What is required
Determine the number of lines in the listing below in which the word "yellow" is present, and state it without comment.
___ Records for the task ___
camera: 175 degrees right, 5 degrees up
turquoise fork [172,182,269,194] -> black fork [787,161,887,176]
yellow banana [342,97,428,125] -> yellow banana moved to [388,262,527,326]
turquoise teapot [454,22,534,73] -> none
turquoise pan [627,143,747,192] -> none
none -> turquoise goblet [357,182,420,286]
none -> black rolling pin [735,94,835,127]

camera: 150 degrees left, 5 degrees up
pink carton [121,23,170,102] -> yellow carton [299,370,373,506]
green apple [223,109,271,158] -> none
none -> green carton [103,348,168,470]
___
___ Records for the task ___
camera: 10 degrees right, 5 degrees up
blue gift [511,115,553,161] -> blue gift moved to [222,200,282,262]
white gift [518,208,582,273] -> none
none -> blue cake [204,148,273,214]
___
Result
2